** TASK STATEMENT **
Scan the entries for lines with the word "arrow" and copy those lines.

[[ DATA FOR THE TASK, beginning ]]

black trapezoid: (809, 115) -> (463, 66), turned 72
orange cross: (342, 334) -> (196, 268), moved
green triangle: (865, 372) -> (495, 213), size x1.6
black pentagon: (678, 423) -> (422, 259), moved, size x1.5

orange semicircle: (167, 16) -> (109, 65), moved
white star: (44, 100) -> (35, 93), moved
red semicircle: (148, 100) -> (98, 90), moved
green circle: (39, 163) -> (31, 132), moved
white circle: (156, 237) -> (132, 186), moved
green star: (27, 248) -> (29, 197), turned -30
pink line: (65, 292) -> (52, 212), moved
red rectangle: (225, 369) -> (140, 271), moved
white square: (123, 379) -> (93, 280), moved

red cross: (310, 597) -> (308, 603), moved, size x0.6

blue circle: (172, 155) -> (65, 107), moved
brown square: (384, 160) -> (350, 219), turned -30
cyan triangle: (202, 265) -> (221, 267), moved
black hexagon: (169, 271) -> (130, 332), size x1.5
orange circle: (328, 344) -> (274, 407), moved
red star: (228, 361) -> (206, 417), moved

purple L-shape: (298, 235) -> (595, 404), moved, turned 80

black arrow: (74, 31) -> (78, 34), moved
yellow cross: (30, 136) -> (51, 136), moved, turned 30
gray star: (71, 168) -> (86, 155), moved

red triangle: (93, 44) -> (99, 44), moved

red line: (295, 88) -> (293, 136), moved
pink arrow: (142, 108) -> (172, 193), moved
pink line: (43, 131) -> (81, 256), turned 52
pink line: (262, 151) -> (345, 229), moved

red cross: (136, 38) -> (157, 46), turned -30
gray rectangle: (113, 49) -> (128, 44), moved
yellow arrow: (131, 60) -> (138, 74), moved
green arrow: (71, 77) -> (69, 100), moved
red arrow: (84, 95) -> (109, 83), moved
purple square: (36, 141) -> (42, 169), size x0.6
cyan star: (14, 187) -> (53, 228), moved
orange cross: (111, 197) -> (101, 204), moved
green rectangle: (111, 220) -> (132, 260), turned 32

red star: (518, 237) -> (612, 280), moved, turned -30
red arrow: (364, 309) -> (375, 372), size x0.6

[[ DATA FOR THE TASK, end ]]

** FINISHED EXERCISE **
black arrow: (74, 31) -> (78, 34), moved
pink arrow: (142, 108) -> (172, 193), moved
yellow arrow: (131, 60) -> (138, 74), moved
green arrow: (71, 77) -> (69, 100), moved
red arrow: (84, 95) -> (109, 83), moved
red arrow: (364, 309) -> (375, 372), size x0.6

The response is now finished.